> _PROBLEM_: Everything from the line containing "TR4: NPN (B" to the end of the records below should be repeated exactly, with no other lines added.

<<<<

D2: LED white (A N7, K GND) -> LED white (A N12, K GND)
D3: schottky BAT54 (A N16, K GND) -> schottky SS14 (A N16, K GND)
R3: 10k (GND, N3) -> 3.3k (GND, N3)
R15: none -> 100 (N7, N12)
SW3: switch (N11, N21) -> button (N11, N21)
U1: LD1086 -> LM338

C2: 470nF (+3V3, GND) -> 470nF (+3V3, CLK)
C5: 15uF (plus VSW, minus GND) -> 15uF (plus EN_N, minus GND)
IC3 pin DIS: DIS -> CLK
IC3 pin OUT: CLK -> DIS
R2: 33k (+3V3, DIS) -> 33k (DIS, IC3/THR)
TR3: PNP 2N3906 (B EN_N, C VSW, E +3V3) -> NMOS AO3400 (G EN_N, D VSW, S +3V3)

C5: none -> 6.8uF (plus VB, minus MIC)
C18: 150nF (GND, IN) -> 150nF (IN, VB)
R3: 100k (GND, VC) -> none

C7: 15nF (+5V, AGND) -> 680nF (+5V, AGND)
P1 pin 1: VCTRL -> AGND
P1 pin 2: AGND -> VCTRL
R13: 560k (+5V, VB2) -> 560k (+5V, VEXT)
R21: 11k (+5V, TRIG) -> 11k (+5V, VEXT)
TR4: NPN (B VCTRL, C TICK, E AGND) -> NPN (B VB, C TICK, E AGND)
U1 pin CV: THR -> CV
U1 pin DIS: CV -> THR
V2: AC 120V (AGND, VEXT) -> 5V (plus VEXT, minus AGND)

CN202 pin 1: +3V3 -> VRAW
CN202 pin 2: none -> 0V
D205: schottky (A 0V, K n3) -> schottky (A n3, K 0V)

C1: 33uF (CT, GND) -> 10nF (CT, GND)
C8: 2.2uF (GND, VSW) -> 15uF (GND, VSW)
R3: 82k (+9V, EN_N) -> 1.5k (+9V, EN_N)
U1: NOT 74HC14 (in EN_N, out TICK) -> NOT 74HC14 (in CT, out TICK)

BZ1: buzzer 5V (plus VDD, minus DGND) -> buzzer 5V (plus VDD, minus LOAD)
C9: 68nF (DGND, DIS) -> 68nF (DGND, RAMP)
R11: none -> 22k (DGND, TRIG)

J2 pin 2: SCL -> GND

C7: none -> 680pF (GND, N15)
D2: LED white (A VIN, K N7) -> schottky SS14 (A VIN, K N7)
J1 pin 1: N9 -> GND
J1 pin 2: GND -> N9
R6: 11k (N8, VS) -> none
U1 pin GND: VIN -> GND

>>>>

> _SOLUTION TO THIS TASK_:
TR4: NPN (B VCTRL, C TICK, E AGND) -> NPN (B VB, C TICK, E AGND)
U1 pin CV: THR -> CV
U1 pin DIS: CV -> THR
V2: AC 120V (AGND, VEXT) -> 5V (plus VEXT, minus AGND)

CN202 pin 1: +3V3 -> VRAW
CN202 pin 2: none -> 0V
D205: schottky (A 0V, K n3) -> schottky (A n3, K 0V)

C1: 33uF (CT, GND) -> 10nF (CT, GND)
C8: 2.2uF (GND, VSW) -> 15uF (GND, VSW)
R3: 82k (+9V, EN_N) -> 1.5k (+9V, EN_N)
U1: NOT 74HC14 (in EN_N, out TICK) -> NOT 74HC14 (in CT, out TICK)

BZ1: buzzer 5V (plus VDD, minus DGND) -> buzzer 5V (plus VDD, minus LOAD)
C9: 68nF (DGND, DIS) -> 68nF (DGND, RAMP)
R11: none -> 22k (DGND, TRIG)

J2 pin 2: SCL -> GND

C7: none -> 680pF (GND, N15)
D2: LED white (A VIN, K N7) -> schottky SS14 (A VIN, K N7)
J1 pin 1: N9 -> GND
J1 pin 2: GND -> N9
R6: 11k (N8, VS) -> none
U1 pin GND: VIN -> GND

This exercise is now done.